**EXERCISE INSTRUCTIONS**. Output exactly the lines below from the one containing "after: purple bakopekek" to the last line, both included. Omit pictures.

**SOURCE RECORDS**.
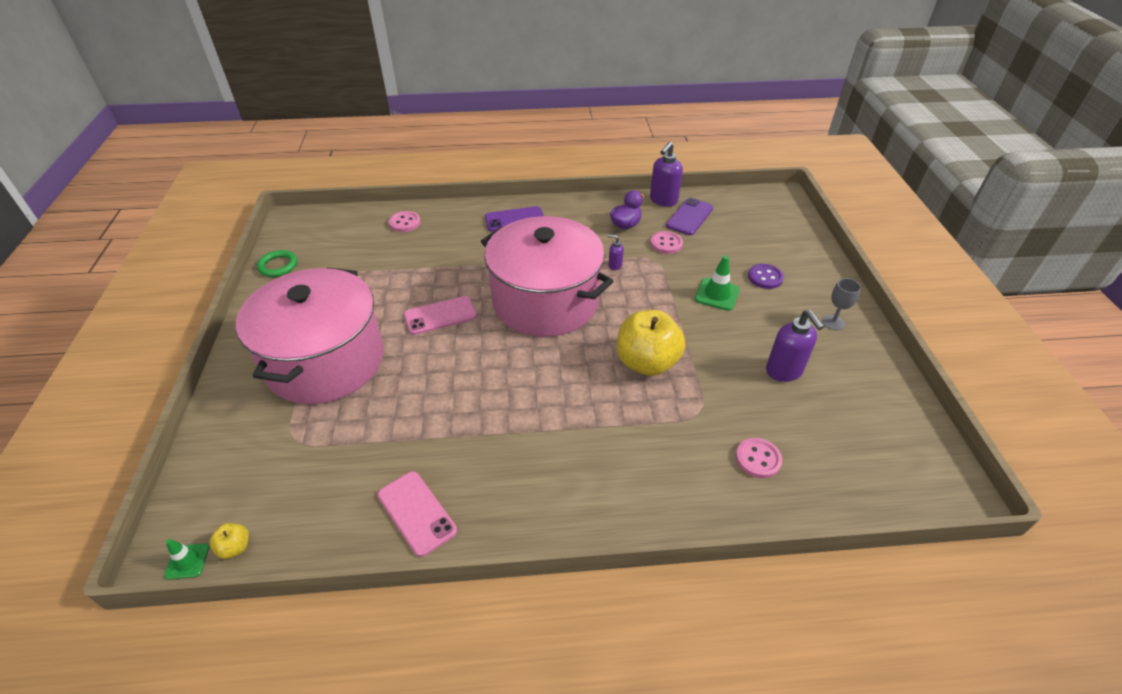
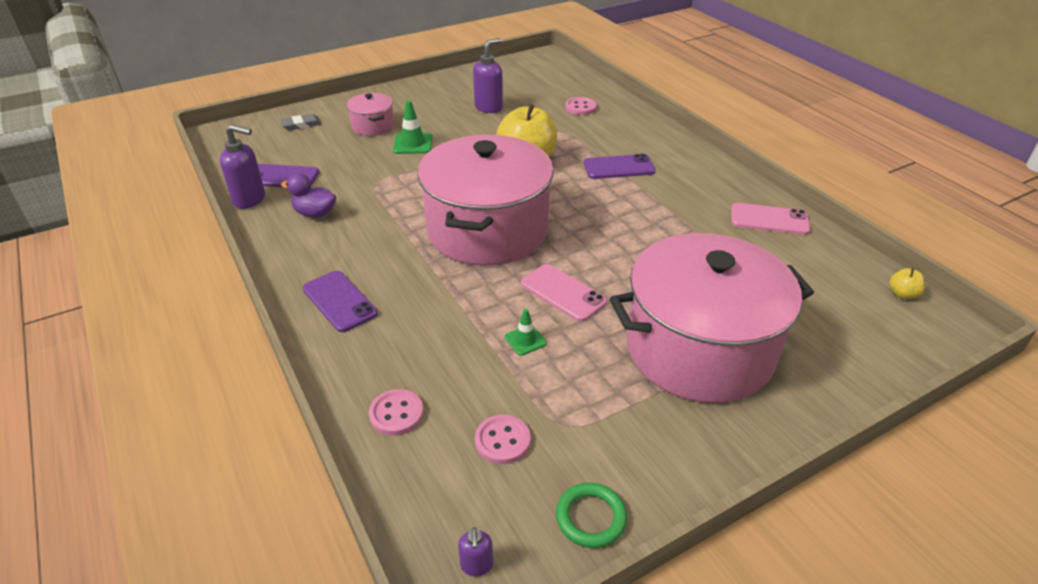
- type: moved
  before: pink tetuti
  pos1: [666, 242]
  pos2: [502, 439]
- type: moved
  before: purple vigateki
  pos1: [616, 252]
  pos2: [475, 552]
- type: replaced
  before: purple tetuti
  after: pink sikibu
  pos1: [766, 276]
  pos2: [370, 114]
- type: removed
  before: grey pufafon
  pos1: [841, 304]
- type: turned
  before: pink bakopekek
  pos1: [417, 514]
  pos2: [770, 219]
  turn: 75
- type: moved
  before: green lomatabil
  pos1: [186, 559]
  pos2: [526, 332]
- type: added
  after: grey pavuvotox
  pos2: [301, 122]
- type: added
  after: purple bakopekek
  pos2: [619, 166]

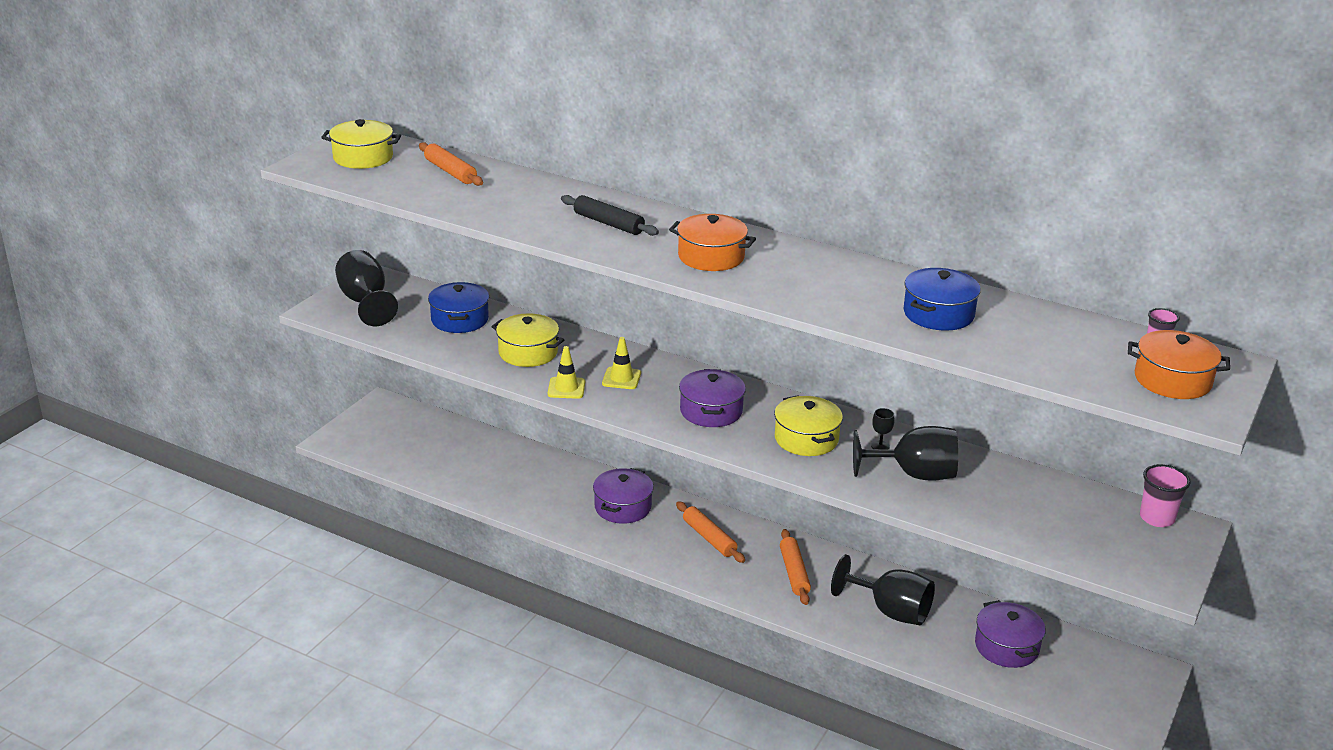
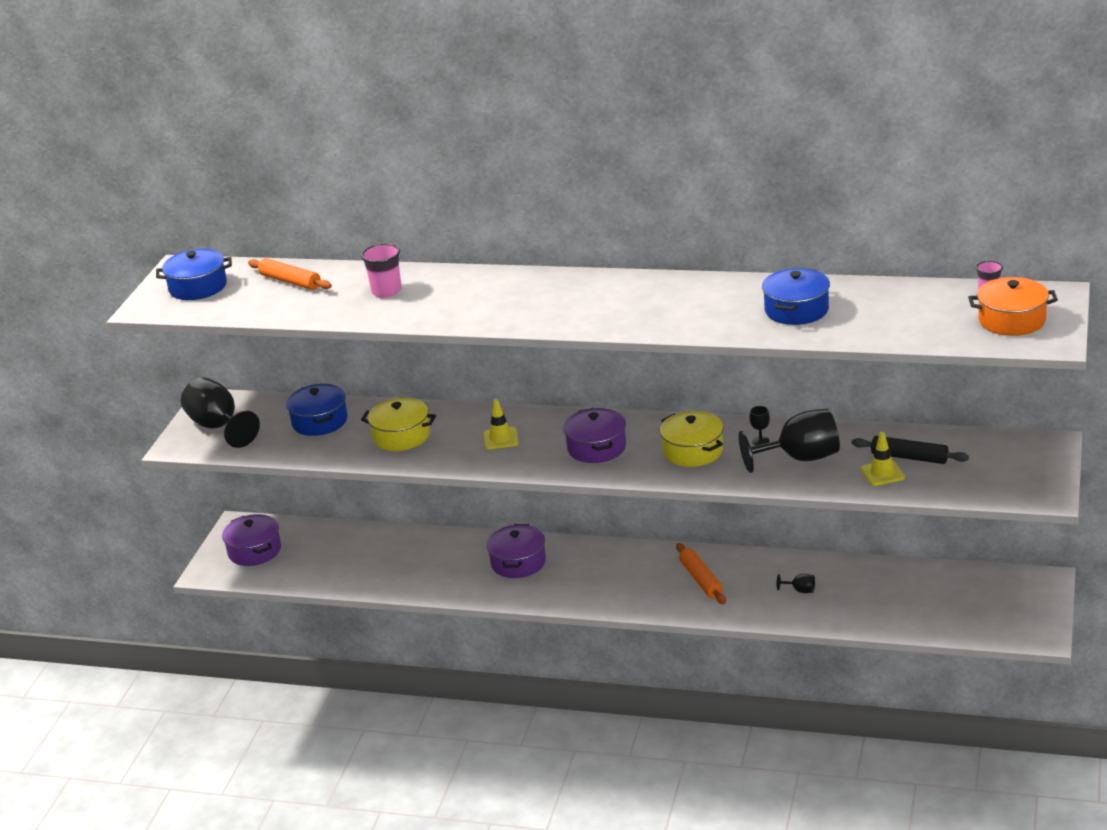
- type: recoloured
  before: yellow sikibu
  after: blue sikibu
  pos1: [361, 144]
  pos2: [194, 274]
- type: moved
  before: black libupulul
  pos1: [610, 215]
  pos2: [910, 450]
- type: removed
  before: orange sikibu
  pos1: [712, 242]
- type: moved
  before: yellow lomatabil
  pos1: [566, 372]
  pos2: [883, 459]
- type: moved
  before: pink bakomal
  pos1: [1165, 495]
  pos2: [381, 270]
- type: removed
  before: orange libupulul
  pos1: [710, 532]
- type: resized
  before: black pufafon
  pos1: [883, 589]
  pos2: [796, 583]
  scale: 0.41
- type: moved
  before: purple sikibu
  pos1: [1010, 634]
  pos2: [251, 540]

**EXPECTED ANSWER**.
  after: purple bakopekek
  pos2: [619, 166]

- type: recoloured
  before: yellow sikibu
  after: blue sikibu
  pos1: [361, 144]
  pos2: [194, 274]
- type: moved
  before: black libupulul
  pos1: [610, 215]
  pos2: [910, 450]
- type: removed
  before: orange sikibu
  pos1: [712, 242]
- type: moved
  before: yellow lomatabil
  pos1: [566, 372]
  pos2: [883, 459]
- type: moved
  before: pink bakomal
  pos1: [1165, 495]
  pos2: [381, 270]
- type: removed
  before: orange libupulul
  pos1: [710, 532]
- type: resized
  before: black pufafon
  pos1: [883, 589]
  pos2: [796, 583]
  scale: 0.41
- type: moved
  before: purple sikibu
  pos1: [1010, 634]
  pos2: [251, 540]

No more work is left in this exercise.